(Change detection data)
Content starts
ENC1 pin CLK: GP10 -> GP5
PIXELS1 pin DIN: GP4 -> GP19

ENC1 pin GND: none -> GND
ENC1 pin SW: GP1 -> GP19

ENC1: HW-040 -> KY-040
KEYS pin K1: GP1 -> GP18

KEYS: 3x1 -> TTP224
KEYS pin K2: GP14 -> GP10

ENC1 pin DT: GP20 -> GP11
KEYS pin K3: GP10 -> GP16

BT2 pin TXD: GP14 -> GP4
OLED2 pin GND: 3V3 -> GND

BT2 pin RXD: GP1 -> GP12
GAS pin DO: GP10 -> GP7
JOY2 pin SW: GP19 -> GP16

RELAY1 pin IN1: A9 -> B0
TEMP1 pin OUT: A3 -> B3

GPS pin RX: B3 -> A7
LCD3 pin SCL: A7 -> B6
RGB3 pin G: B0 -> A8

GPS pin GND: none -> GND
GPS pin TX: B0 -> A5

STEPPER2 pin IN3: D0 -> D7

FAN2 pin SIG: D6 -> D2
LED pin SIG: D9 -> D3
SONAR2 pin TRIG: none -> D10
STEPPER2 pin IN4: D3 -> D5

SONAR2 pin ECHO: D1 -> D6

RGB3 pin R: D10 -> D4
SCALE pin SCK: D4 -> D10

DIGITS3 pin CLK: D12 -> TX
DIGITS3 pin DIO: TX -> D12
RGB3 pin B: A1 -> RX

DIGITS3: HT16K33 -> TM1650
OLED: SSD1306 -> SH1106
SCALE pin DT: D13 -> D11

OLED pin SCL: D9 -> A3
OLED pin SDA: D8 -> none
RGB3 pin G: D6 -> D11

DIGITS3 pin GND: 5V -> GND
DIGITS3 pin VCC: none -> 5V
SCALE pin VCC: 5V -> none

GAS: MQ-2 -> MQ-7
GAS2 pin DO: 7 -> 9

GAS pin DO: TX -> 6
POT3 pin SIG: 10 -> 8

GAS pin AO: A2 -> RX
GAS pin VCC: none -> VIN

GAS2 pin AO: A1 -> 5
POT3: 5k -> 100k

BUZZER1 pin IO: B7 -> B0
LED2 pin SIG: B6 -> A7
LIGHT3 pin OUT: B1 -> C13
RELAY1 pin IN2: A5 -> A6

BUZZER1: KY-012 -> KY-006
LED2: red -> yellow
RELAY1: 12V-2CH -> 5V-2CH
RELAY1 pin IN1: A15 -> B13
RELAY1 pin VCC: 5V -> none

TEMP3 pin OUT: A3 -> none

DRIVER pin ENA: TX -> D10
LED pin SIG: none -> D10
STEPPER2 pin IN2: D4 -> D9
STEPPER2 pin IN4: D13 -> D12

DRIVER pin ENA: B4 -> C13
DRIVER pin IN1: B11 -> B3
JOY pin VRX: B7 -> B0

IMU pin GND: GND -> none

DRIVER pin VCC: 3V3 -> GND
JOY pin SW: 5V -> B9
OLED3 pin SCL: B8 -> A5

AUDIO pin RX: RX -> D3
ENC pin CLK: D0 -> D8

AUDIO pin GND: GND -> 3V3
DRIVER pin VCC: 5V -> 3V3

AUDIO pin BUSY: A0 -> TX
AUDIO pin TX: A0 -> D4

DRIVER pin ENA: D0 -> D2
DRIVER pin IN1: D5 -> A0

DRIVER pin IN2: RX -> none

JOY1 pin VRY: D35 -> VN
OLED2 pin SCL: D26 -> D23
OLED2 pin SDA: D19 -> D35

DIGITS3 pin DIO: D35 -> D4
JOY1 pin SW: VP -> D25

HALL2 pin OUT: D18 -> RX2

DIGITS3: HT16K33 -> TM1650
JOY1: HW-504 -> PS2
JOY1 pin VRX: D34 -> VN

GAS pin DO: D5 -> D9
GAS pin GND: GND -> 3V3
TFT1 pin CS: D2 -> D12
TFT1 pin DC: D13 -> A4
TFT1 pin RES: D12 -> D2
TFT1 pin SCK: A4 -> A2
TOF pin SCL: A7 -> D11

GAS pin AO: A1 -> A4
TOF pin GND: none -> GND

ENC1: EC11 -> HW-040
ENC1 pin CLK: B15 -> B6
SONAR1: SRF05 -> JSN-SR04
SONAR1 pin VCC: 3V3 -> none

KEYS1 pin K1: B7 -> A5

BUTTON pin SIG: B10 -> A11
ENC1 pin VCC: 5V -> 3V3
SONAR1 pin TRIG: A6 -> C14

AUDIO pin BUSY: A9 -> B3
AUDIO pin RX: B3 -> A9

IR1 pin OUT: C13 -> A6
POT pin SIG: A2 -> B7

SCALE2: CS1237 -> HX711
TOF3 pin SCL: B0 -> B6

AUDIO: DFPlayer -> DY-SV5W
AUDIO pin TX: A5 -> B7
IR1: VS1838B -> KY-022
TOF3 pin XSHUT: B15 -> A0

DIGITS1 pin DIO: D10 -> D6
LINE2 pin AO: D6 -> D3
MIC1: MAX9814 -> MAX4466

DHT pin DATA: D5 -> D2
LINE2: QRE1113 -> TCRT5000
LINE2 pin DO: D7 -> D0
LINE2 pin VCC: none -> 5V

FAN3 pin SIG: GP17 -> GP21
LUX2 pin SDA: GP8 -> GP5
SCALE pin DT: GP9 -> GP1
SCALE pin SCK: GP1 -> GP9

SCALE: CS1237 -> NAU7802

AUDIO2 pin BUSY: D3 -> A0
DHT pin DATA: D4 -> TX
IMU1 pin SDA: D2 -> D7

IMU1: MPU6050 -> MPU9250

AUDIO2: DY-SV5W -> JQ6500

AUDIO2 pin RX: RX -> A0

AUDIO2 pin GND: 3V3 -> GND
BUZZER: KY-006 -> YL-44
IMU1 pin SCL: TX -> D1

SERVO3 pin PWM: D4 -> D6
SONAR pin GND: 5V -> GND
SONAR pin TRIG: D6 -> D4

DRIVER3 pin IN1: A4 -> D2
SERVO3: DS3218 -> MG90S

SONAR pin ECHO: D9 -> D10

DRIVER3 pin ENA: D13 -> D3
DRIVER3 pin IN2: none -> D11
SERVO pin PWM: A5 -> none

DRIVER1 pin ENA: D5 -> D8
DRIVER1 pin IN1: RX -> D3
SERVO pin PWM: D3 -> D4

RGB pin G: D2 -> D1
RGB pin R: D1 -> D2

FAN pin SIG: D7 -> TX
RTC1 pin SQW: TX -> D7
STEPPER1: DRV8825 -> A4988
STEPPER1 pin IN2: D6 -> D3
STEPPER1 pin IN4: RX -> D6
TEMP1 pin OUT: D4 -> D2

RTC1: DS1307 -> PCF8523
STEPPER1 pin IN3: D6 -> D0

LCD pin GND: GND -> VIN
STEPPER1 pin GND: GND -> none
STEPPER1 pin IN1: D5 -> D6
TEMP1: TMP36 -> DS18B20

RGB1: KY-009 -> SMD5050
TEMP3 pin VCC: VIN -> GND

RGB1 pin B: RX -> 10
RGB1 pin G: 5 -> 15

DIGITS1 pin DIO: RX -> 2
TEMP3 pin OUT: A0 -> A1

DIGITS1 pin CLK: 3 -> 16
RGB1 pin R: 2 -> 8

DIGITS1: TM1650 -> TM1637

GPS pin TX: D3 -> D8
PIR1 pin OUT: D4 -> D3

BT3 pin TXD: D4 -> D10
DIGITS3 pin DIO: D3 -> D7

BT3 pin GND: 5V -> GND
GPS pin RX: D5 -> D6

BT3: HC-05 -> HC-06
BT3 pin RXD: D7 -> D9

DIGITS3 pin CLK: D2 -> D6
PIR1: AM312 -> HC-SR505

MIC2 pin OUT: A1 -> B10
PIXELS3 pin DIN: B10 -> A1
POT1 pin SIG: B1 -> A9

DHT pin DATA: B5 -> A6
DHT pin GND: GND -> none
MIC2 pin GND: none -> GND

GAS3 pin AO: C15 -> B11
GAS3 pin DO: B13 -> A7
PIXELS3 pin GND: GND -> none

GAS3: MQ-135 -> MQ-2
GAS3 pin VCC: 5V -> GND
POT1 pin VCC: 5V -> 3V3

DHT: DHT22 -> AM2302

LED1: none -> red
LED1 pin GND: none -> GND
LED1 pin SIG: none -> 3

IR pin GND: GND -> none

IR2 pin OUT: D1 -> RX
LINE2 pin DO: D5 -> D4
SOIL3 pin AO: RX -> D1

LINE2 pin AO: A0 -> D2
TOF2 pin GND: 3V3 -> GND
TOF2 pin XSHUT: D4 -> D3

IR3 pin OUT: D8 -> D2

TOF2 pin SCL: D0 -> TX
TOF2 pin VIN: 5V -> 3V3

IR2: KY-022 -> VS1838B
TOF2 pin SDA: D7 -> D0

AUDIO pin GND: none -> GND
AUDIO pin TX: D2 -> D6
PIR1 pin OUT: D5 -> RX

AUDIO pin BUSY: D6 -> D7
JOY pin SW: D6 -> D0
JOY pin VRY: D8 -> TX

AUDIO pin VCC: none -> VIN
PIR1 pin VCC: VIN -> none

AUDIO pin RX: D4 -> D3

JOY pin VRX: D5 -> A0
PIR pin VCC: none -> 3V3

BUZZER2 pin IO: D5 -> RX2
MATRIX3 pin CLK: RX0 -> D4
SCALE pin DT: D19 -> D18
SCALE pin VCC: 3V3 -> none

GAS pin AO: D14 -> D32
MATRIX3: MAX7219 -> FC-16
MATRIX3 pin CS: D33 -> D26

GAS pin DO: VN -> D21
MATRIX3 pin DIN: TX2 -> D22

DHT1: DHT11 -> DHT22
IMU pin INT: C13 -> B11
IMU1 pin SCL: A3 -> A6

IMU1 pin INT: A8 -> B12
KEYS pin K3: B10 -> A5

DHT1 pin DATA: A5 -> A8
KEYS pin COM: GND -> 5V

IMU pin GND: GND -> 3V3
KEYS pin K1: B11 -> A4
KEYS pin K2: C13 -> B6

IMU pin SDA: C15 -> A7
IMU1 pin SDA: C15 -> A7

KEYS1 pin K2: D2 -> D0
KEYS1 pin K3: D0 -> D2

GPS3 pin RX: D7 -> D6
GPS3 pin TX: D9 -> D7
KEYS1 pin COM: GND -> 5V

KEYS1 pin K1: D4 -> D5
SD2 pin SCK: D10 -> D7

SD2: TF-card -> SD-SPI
Content ends
- HOW TO COMPLETE THIS TASK
In your answer, include only the lines above starting at the line that holds "DIGITS3 pin GND: 5V -> GND" and ending at the line that holds "LIGHT3 pin OUT: B1 -> C13", copied exactly.

- RESPONSE BOX
DIGITS3 pin GND: 5V -> GND
DIGITS3 pin VCC: none -> 5V
SCALE pin VCC: 5V -> none

GAS: MQ-2 -> MQ-7
GAS2 pin DO: 7 -> 9

GAS pin DO: TX -> 6
POT3 pin SIG: 10 -> 8

GAS pin AO: A2 -> RX
GAS pin VCC: none -> VIN

GAS2 pin AO: A1 -> 5
POT3: 5k -> 100k

BUZZER1 pin IO: B7 -> B0
LED2 pin SIG: B6 -> A7
LIGHT3 pin OUT: B1 -> C13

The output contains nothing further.